→ **Problem requirements**
Copy out every record below, word for word.

Start of Block

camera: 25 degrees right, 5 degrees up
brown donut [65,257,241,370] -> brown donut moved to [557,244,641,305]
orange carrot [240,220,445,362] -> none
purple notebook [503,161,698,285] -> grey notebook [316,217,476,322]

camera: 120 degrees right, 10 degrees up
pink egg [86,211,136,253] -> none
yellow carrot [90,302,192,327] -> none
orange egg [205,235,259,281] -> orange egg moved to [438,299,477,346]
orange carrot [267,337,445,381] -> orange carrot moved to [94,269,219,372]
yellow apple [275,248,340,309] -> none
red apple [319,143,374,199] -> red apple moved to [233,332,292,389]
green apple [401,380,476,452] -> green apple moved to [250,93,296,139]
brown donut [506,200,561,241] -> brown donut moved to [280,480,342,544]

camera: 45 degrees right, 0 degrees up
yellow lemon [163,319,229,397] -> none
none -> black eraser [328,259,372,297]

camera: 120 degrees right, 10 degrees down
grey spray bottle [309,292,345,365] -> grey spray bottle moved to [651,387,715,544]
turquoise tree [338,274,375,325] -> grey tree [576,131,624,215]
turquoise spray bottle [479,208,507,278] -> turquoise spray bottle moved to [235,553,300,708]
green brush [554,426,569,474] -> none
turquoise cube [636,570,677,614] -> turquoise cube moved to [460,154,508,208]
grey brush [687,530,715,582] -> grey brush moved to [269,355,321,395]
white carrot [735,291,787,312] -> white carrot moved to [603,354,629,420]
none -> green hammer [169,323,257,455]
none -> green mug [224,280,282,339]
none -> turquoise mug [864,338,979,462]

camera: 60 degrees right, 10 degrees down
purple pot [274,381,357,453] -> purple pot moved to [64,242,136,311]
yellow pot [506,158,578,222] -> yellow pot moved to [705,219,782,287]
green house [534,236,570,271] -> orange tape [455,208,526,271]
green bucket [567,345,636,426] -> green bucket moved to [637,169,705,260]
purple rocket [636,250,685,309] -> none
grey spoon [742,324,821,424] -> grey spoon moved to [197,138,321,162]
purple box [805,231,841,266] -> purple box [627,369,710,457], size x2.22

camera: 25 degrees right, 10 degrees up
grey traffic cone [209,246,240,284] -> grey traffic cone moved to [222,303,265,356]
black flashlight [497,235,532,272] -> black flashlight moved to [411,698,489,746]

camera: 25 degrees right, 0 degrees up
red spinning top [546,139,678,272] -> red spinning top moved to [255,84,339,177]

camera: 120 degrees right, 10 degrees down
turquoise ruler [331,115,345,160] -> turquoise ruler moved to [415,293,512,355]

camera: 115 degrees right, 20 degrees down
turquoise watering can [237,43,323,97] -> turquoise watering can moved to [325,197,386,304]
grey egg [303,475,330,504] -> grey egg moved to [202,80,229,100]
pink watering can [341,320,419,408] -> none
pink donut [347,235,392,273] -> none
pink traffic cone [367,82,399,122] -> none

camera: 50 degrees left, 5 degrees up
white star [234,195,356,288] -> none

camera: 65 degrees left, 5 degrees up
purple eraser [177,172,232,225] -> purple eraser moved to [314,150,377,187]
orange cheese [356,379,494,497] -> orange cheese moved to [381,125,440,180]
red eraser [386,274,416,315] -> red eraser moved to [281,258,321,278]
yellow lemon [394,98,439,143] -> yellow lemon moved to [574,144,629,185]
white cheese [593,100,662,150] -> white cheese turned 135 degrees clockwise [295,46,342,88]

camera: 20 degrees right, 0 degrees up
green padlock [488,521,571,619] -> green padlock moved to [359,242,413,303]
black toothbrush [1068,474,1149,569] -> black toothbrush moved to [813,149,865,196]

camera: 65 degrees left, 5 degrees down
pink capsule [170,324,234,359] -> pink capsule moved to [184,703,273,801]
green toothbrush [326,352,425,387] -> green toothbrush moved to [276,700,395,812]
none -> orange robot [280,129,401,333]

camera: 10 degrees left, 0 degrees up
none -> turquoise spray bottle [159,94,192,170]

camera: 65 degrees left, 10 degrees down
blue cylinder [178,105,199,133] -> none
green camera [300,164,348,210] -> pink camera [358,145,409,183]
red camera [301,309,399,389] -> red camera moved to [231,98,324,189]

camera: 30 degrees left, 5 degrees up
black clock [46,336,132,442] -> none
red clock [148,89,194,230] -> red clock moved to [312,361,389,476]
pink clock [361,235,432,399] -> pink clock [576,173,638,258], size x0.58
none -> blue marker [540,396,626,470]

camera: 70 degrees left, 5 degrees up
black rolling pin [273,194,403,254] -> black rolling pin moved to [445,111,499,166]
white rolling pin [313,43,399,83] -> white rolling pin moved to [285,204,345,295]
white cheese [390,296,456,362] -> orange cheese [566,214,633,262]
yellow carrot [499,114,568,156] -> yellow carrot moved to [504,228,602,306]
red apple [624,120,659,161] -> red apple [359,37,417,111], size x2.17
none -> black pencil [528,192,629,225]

End of Block

→ **Your response**
camera: 25 degrees right, 5 degrees up
brown donut [65,257,241,370] -> brown donut moved to [557,244,641,305]
orange carrot [240,220,445,362] -> none
purple notebook [503,161,698,285] -> grey notebook [316,217,476,322]

camera: 120 degrees right, 10 degrees up
pink egg [86,211,136,253] -> none
yellow carrot [90,302,192,327] -> none
orange egg [205,235,259,281] -> orange egg moved to [438,299,477,346]
orange carrot [267,337,445,381] -> orange carrot moved to [94,269,219,372]
yellow apple [275,248,340,309] -> none
red apple [319,143,374,199] -> red apple moved to [233,332,292,389]
green apple [401,380,476,452] -> green apple moved to [250,93,296,139]
brown donut [506,200,561,241] -> brown donut moved to [280,480,342,544]

camera: 45 degrees right, 0 degrees up
yellow lemon [163,319,229,397] -> none
none -> black eraser [328,259,372,297]

camera: 120 degrees right, 10 degrees down
grey spray bottle [309,292,345,365] -> grey spray bottle moved to [651,387,715,544]
turquoise tree [338,274,375,325] -> grey tree [576,131,624,215]
turquoise spray bottle [479,208,507,278] -> turquoise spray bottle moved to [235,553,300,708]
green brush [554,426,569,474] -> none
turquoise cube [636,570,677,614] -> turquoise cube moved to [460,154,508,208]
grey brush [687,530,715,582] -> grey brush moved to [269,355,321,395]
white carrot [735,291,787,312] -> white carrot moved to [603,354,629,420]
none -> green hammer [169,323,257,455]
none -> green mug [224,280,282,339]
none -> turquoise mug [864,338,979,462]

camera: 60 degrees right, 10 degrees down
purple pot [274,381,357,453] -> purple pot moved to [64,242,136,311]
yellow pot [506,158,578,222] -> yellow pot moved to [705,219,782,287]
green house [534,236,570,271] -> orange tape [455,208,526,271]
green bucket [567,345,636,426] -> green bucket moved to [637,169,705,260]
purple rocket [636,250,685,309] -> none
grey spoon [742,324,821,424] -> grey spoon moved to [197,138,321,162]
purple box [805,231,841,266] -> purple box [627,369,710,457], size x2.22

camera: 25 degrees right, 10 degrees up
grey traffic cone [209,246,240,284] -> grey traffic cone moved to [222,303,265,356]
black flashlight [497,235,532,272] -> black flashlight moved to [411,698,489,746]

camera: 25 degrees right, 0 degrees up
red spinning top [546,139,678,272] -> red spinning top moved to [255,84,339,177]

camera: 120 degrees right, 10 degrees down
turquoise ruler [331,115,345,160] -> turquoise ruler moved to [415,293,512,355]

camera: 115 degrees right, 20 degrees down
turquoise watering can [237,43,323,97] -> turquoise watering can moved to [325,197,386,304]
grey egg [303,475,330,504] -> grey egg moved to [202,80,229,100]
pink watering can [341,320,419,408] -> none
pink donut [347,235,392,273] -> none
pink traffic cone [367,82,399,122] -> none

camera: 50 degrees left, 5 degrees up
white star [234,195,356,288] -> none

camera: 65 degrees left, 5 degrees up
purple eraser [177,172,232,225] -> purple eraser moved to [314,150,377,187]
orange cheese [356,379,494,497] -> orange cheese moved to [381,125,440,180]
red eraser [386,274,416,315] -> red eraser moved to [281,258,321,278]
yellow lemon [394,98,439,143] -> yellow lemon moved to [574,144,629,185]
white cheese [593,100,662,150] -> white cheese turned 135 degrees clockwise [295,46,342,88]

camera: 20 degrees right, 0 degrees up
green padlock [488,521,571,619] -> green padlock moved to [359,242,413,303]
black toothbrush [1068,474,1149,569] -> black toothbrush moved to [813,149,865,196]

camera: 65 degrees left, 5 degrees down
pink capsule [170,324,234,359] -> pink capsule moved to [184,703,273,801]
green toothbrush [326,352,425,387] -> green toothbrush moved to [276,700,395,812]
none -> orange robot [280,129,401,333]

camera: 10 degrees left, 0 degrees up
none -> turquoise spray bottle [159,94,192,170]

camera: 65 degrees left, 10 degrees down
blue cylinder [178,105,199,133] -> none
green camera [300,164,348,210] -> pink camera [358,145,409,183]
red camera [301,309,399,389] -> red camera moved to [231,98,324,189]

camera: 30 degrees left, 5 degrees up
black clock [46,336,132,442] -> none
red clock [148,89,194,230] -> red clock moved to [312,361,389,476]
pink clock [361,235,432,399] -> pink clock [576,173,638,258], size x0.58
none -> blue marker [540,396,626,470]

camera: 70 degrees left, 5 degrees up
black rolling pin [273,194,403,254] -> black rolling pin moved to [445,111,499,166]
white rolling pin [313,43,399,83] -> white rolling pin moved to [285,204,345,295]
white cheese [390,296,456,362] -> orange cheese [566,214,633,262]
yellow carrot [499,114,568,156] -> yellow carrot moved to [504,228,602,306]
red apple [624,120,659,161] -> red apple [359,37,417,111], size x2.17
none -> black pencil [528,192,629,225]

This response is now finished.